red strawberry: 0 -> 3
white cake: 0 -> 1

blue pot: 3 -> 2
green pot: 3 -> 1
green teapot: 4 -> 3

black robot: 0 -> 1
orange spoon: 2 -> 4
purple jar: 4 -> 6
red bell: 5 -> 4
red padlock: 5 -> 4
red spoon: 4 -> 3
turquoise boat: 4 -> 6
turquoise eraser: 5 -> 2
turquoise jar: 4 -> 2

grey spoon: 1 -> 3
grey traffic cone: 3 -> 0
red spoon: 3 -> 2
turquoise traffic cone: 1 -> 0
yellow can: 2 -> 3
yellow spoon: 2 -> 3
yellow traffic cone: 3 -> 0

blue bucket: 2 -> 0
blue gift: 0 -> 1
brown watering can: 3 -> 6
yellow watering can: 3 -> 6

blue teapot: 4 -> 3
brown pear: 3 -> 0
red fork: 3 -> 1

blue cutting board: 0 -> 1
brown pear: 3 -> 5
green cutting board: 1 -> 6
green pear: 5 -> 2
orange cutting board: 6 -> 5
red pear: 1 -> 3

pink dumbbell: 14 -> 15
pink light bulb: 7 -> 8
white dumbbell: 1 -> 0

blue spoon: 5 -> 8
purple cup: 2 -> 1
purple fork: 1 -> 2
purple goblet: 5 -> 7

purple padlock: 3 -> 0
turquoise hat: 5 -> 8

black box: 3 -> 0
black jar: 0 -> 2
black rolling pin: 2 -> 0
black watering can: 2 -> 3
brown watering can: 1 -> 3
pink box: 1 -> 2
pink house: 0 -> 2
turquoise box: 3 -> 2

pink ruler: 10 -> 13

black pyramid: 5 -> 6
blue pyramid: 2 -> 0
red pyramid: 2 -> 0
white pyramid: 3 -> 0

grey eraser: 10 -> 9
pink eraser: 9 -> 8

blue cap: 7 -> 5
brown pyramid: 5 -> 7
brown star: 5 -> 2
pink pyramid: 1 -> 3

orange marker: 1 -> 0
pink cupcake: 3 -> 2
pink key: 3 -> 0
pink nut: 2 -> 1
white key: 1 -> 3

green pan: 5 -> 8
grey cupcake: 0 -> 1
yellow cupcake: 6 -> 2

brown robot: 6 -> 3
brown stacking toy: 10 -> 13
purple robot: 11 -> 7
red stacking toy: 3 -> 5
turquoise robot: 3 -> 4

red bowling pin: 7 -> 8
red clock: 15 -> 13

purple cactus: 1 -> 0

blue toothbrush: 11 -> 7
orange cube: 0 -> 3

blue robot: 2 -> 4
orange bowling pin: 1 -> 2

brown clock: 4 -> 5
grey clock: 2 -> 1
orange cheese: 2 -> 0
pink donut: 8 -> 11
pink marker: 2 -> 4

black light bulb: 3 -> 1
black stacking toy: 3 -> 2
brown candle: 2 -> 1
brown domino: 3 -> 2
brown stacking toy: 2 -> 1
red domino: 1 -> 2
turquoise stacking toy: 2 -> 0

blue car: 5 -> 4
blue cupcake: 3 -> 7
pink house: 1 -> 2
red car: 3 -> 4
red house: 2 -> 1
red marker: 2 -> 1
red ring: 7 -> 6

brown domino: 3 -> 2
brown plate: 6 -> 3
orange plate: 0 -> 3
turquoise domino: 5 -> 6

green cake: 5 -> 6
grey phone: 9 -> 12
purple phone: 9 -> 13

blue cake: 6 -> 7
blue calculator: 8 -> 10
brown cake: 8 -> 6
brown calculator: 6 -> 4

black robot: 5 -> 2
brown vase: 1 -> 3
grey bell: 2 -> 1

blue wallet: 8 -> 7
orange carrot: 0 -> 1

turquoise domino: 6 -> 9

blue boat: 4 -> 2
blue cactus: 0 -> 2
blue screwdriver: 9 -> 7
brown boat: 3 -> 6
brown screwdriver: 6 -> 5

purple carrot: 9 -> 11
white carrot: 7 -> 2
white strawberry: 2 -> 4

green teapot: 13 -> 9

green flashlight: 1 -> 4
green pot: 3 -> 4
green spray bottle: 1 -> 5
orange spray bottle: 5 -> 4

# PROBLEM
Return exactly, and only, the lines above starting at the line that contains "turquoise box: 3 -> 2" and ending at the line that contains "pink nut: 2 -> 1".

# RESULT
turquoise box: 3 -> 2

pink ruler: 10 -> 13

black pyramid: 5 -> 6
blue pyramid: 2 -> 0
red pyramid: 2 -> 0
white pyramid: 3 -> 0

grey eraser: 10 -> 9
pink eraser: 9 -> 8

blue cap: 7 -> 5
brown pyramid: 5 -> 7
brown star: 5 -> 2
pink pyramid: 1 -> 3

orange marker: 1 -> 0
pink cupcake: 3 -> 2
pink key: 3 -> 0
pink nut: 2 -> 1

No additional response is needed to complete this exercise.